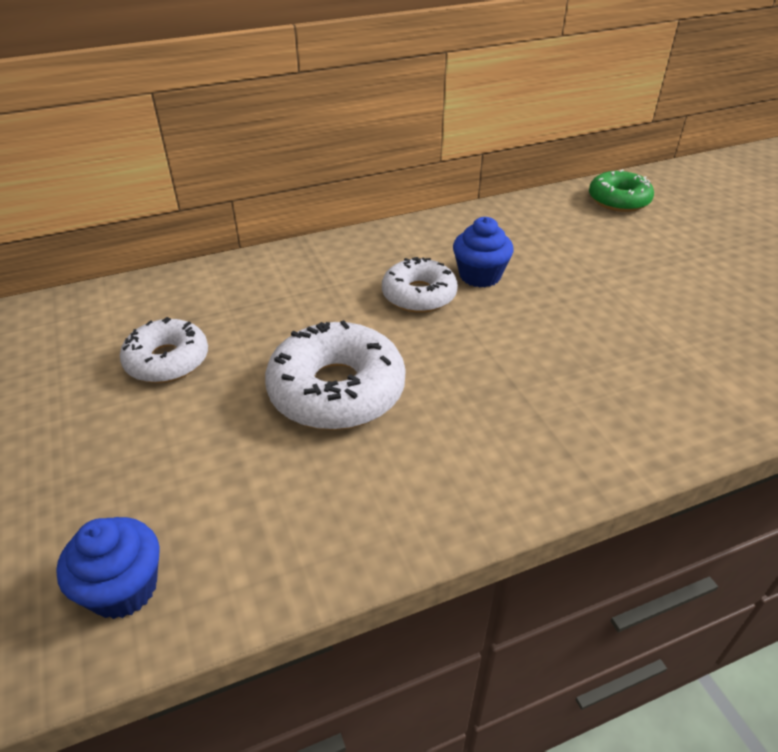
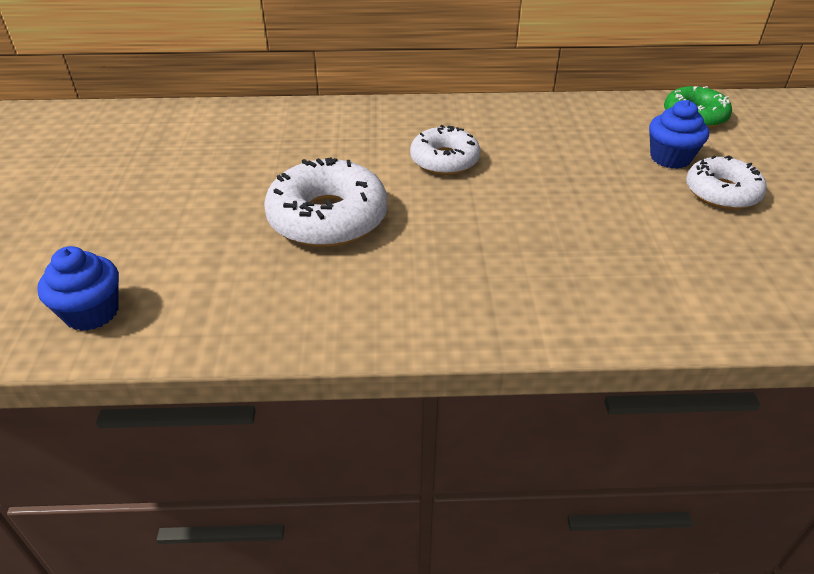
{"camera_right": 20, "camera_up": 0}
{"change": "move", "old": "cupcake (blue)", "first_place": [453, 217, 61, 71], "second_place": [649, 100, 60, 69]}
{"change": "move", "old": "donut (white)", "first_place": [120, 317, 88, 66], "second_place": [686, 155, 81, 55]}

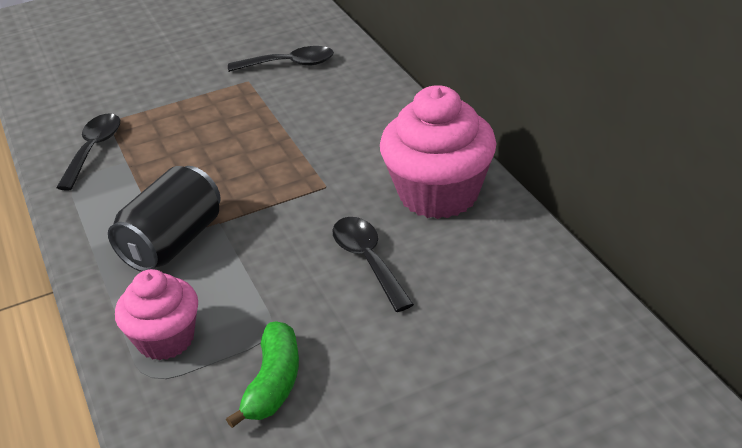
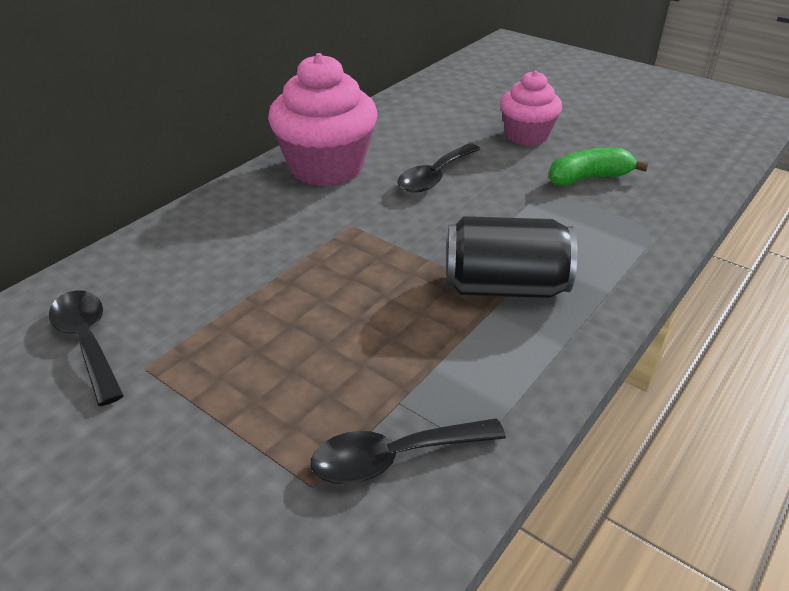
{"camera_right": -120, "camera_up": 0}
{"change": "move", "old": "cupcake (pink)", "first_place": [115, 269, 83, 91], "second_place": [500, 71, 62, 75]}

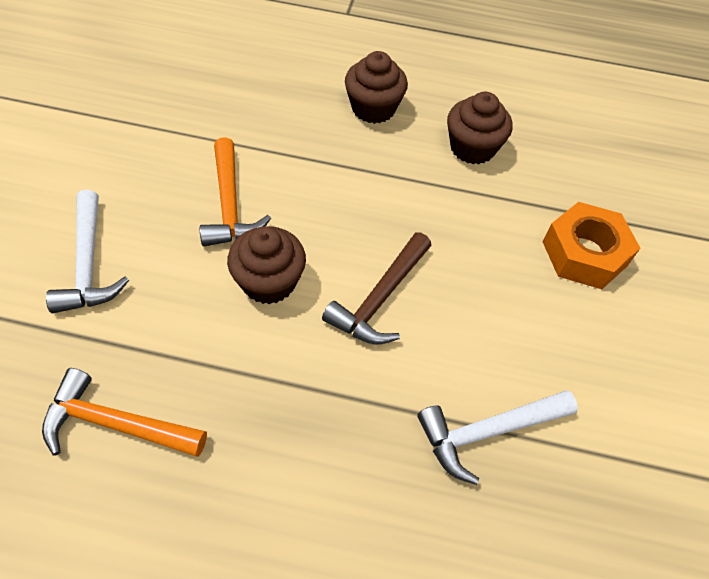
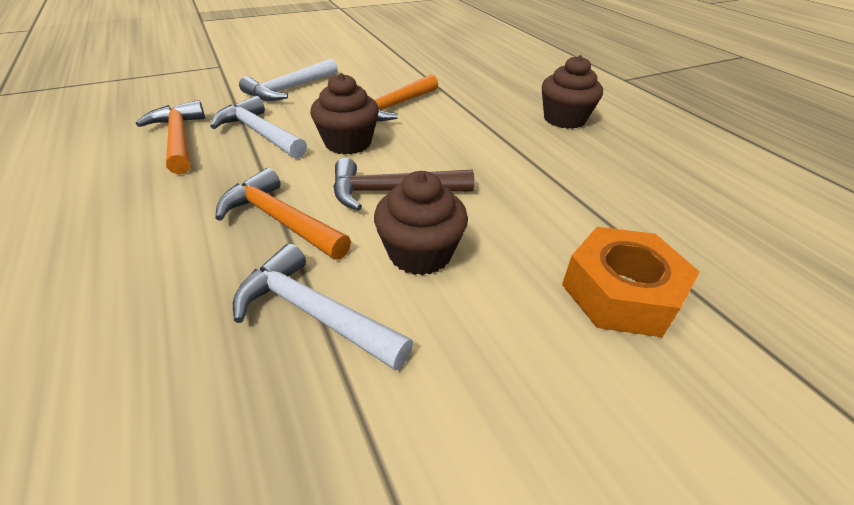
{"camera_right": 55, "camera_up": -15}
{"change": "insert", "new": "hammer (white)", "second_place": [210, 96, 97, 63]}
{"change": "insert", "new": "hammer (orange)", "second_place": [215, 168, 136, 92]}
{"change": "move", "old": "cupcake (brown)", "first_place": [447, 92, 65, 72], "second_place": [374, 171, 94, 104]}

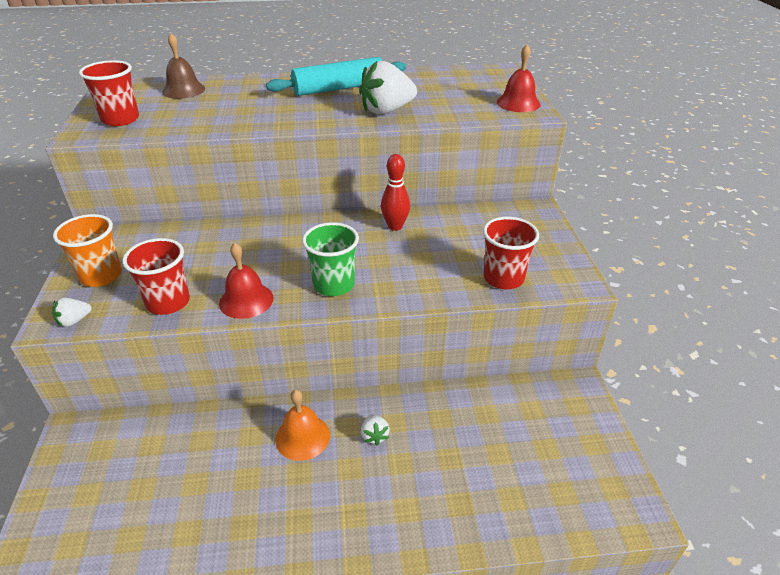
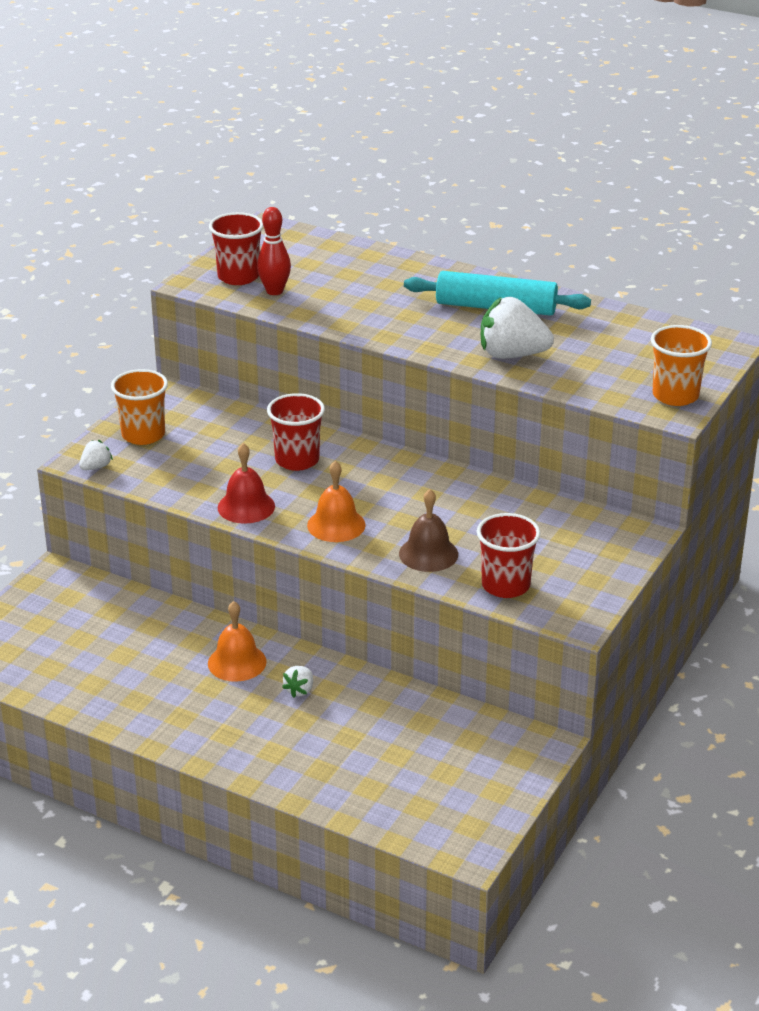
{"camera_right": 35, "camera_up": -5}
{"change": "rotate", "old": "strawberry (white)", "first_place": [52, 297, 40, 30], "second_place": [79, 440, 34, 30], "degrees": 135}
{"change": "move", "old": "bowling pin (red)", "first_place": [381, 154, 29, 77], "second_place": [257, 207, 34, 88]}
{"change": "move", "old": "cup (red)", "first_place": [122, 238, 68, 77], "second_place": [267, 393, 58, 78]}
{"change": "replace", "old": "cup (green)", "new": "bell (orange)", "first_place": [302, 222, 57, 74], "second_place": [307, 461, 59, 81]}
{"change": "move", "old": "bell (brown)", "first_place": [162, 33, 43, 66], "second_place": [399, 489, 59, 83]}
{"change": "replace", "old": "bell (red)", "new": "cup (orange)", "first_place": [497, 44, 44, 68], "second_place": [651, 325, 61, 81]}

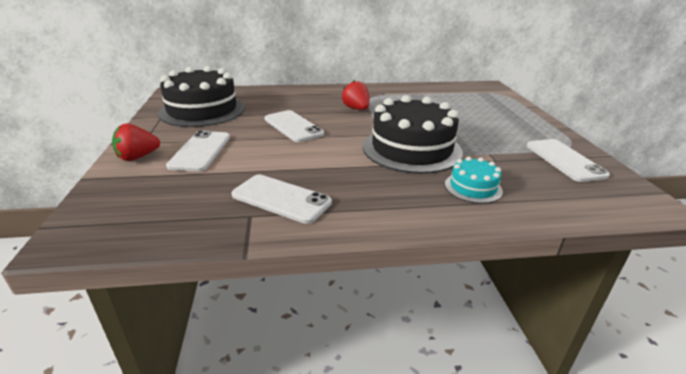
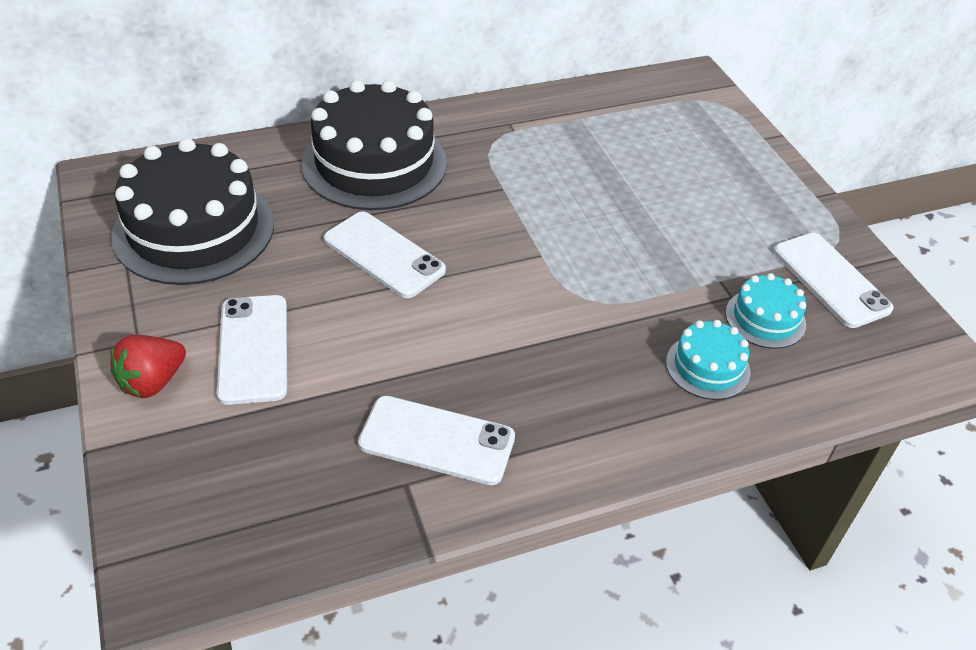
{"camera_right": -15, "camera_up": 15}
{"change": "move", "old": "cake (black)", "first_place": [363, 95, 100, 79], "second_place": [301, 80, 146, 130]}
{"change": "insert", "new": "cake (turquoise)", "second_place": [725, 273, 81, 76]}
{"change": "delete", "old": "strawberry (red)", "first_place": [342, 81, 27, 29]}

---

Quote everything in the listing above exactly; pictures are the only thing to omit.

Response to this task
{"camera_right": 20, "camera_up": 0}
{"change": "move", "old": "cupcake (blue)", "first_place": [453, 217, 61, 71], "second_place": [649, 100, 60, 69]}
{"change": "move", "old": "donut (white)", "first_place": [120, 317, 88, 66], "second_place": [686, 155, 81, 55]}

{"camera_right": -120, "camera_up": 0}
{"change": "move", "old": "cupcake (pink)", "first_place": [115, 269, 83, 91], "second_place": [500, 71, 62, 75]}

{"camera_right": 55, "camera_up": -15}
{"change": "insert", "new": "hammer (white)", "second_place": [210, 96, 97, 63]}
{"change": "insert", "new": "hammer (orange)", "second_place": [215, 168, 136, 92]}
{"change": "move", "old": "cupcake (brown)", "first_place": [447, 92, 65, 72], "second_place": [374, 171, 94, 104]}

{"camera_right": 35, "camera_up": -5}
{"change": "rotate", "old": "strawberry (white)", "first_place": [52, 297, 40, 30], "second_place": [79, 440, 34, 30], "degrees": 135}
{"change": "move", "old": "bowling pin (red)", "first_place": [381, 154, 29, 77], "second_place": [257, 207, 34, 88]}
{"change": "move", "old": "cup (red)", "first_place": [122, 238, 68, 77], "second_place": [267, 393, 58, 78]}
{"change": "replace", "old": "cup (green)", "new": "bell (orange)", "first_place": [302, 222, 57, 74], "second_place": [307, 461, 59, 81]}
{"change": "move", "old": "bell (brown)", "first_place": [162, 33, 43, 66], "second_place": [399, 489, 59, 83]}
{"change": "replace", "old": "bell (red)", "new": "cup (orange)", "first_place": [497, 44, 44, 68], "second_place": [651, 325, 61, 81]}

{"camera_right": -15, "camera_up": 15}
{"change": "move", "old": "cake (black)", "first_place": [363, 95, 100, 79], "second_place": [301, 80, 146, 130]}
{"change": "insert", "new": "cake (turquoise)", "second_place": [725, 273, 81, 76]}
{"change": "delete", "old": "strawberry (red)", "first_place": [342, 81, 27, 29]}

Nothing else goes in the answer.